■ Task directions ■
Your task is to reproduce the listing exactly, without its images.

■ Supplied data ■
^^^^^^^^
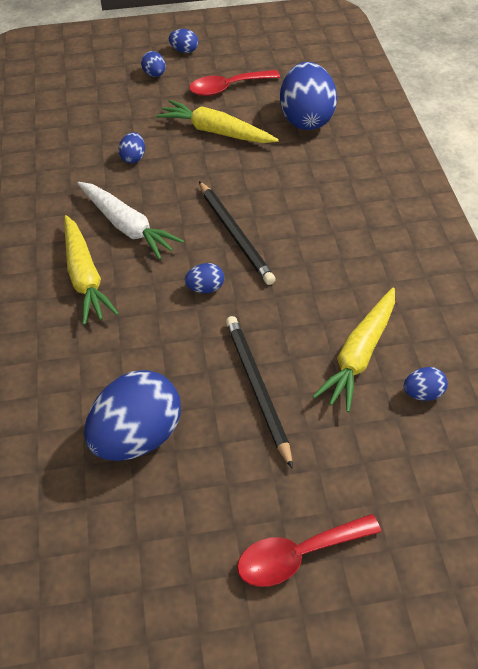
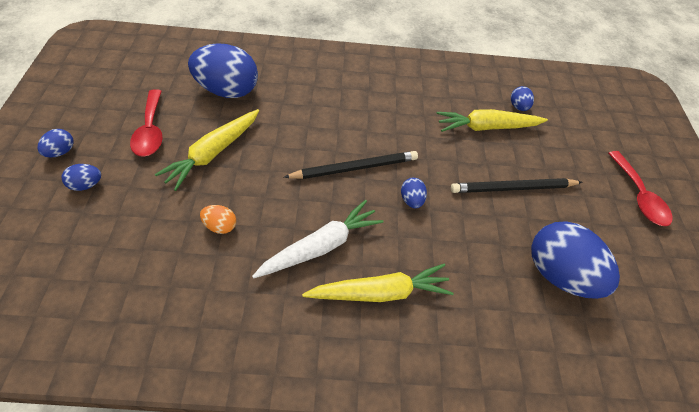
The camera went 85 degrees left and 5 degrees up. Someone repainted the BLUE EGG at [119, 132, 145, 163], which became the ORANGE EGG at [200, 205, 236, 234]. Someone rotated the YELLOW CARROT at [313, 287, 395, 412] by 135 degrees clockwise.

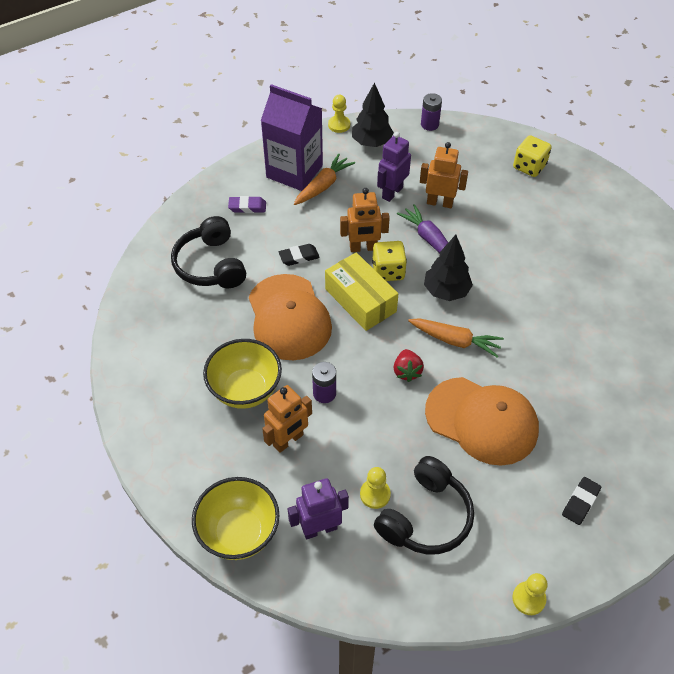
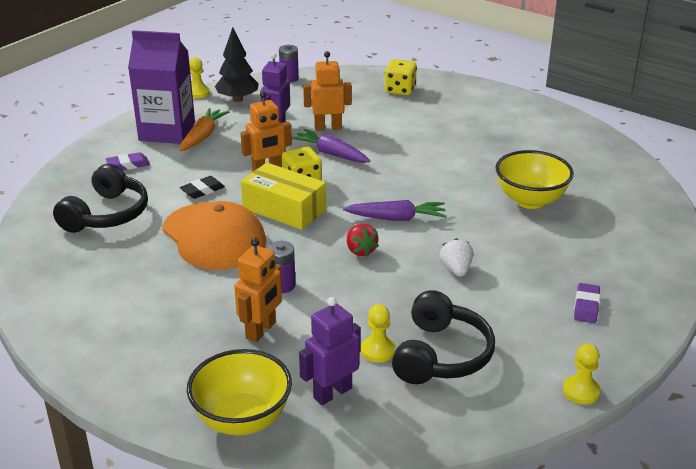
The camera went 20 degrees left and 20 degrees down. Someone took away the BLACK TREE at [424, 235, 473, 301]. Someone carried the YELLOW BOWL from [203, 339, 282, 409] to [495, 150, 574, 209]. Someone swapped the ORANGE CAP at [425, 377, 539, 466] for the WHITE STRAWBERRY at [440, 238, 473, 277]. Someone repainted the ORANGE CARROT at [408, 318, 504, 357], which became the PURPLE CARROT at [343, 200, 447, 221]. Someone repainted the BLACK ERASER at [562, 477, 601, 525], which became the PURPLE ERASER at [574, 283, 600, 323]. Someone rotated the BLACK HEADPHONES at [171, 216, 246, 288] by 120 degrees counterclockwise.

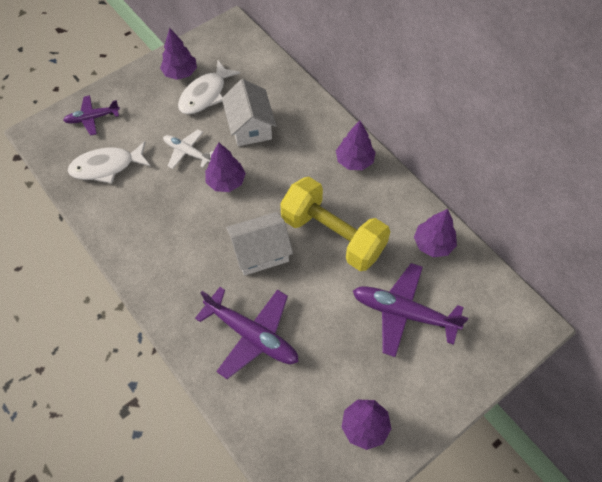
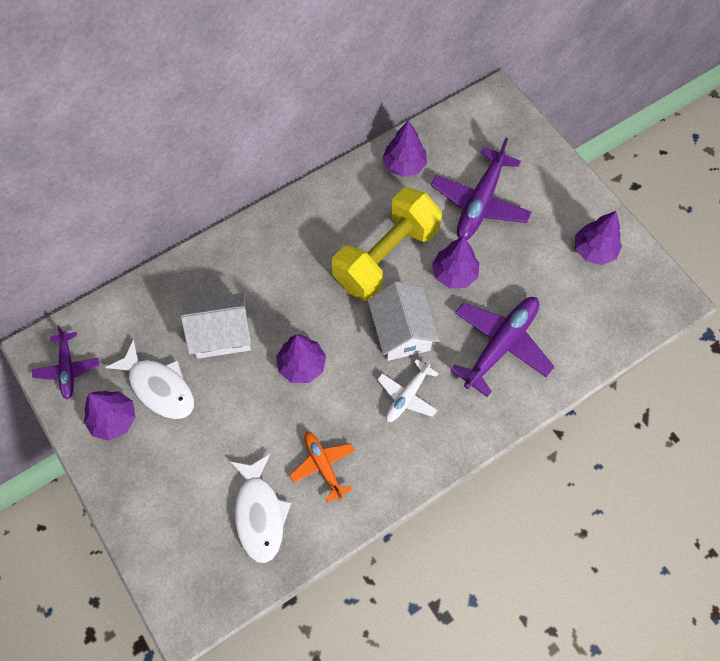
The camera went 85 degrees left and 5 degrees up. Someone put down the ORANGE PLANE at [290, 432, 355, 503]. Someone carried the PURPLE PLANE from [63, 95, 120, 136] to [32, 326, 99, 400]. Someone carried the WHITE PLANE from [163, 130, 213, 169] to [377, 359, 439, 422]. Someone carried the PURPLE TREE from [336, 121, 376, 170] to [432, 236, 480, 288].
^^^^^^^^
■ Result of this exercise ■
The camera went 85 degrees left and 5 degrees up. Someone repainted the BLUE EGG at [119, 132, 145, 163], which became the ORANGE EGG at [200, 205, 236, 234]. Someone rotated the YELLOW CARROT at [313, 287, 395, 412] by 135 degrees clockwise.

The camera went 20 degrees left and 20 degrees down. Someone took away the BLACK TREE at [424, 235, 473, 301]. Someone carried the YELLOW BOWL from [203, 339, 282, 409] to [495, 150, 574, 209]. Someone swapped the ORANGE CAP at [425, 377, 539, 466] for the WHITE STRAWBERRY at [440, 238, 473, 277]. Someone repainted the ORANGE CARROT at [408, 318, 504, 357], which became the PURPLE CARROT at [343, 200, 447, 221]. Someone repainted the BLACK ERASER at [562, 477, 601, 525], which became the PURPLE ERASER at [574, 283, 600, 323]. Someone rotated the BLACK HEADPHONES at [171, 216, 246, 288] by 120 degrees counterclockwise.

The camera went 85 degrees left and 5 degrees up. Someone put down the ORANGE PLANE at [290, 432, 355, 503]. Someone carried the PURPLE PLANE from [63, 95, 120, 136] to [32, 326, 99, 400]. Someone carried the WHITE PLANE from [163, 130, 213, 169] to [377, 359, 439, 422]. Someone carried the PURPLE TREE from [336, 121, 376, 170] to [432, 236, 480, 288].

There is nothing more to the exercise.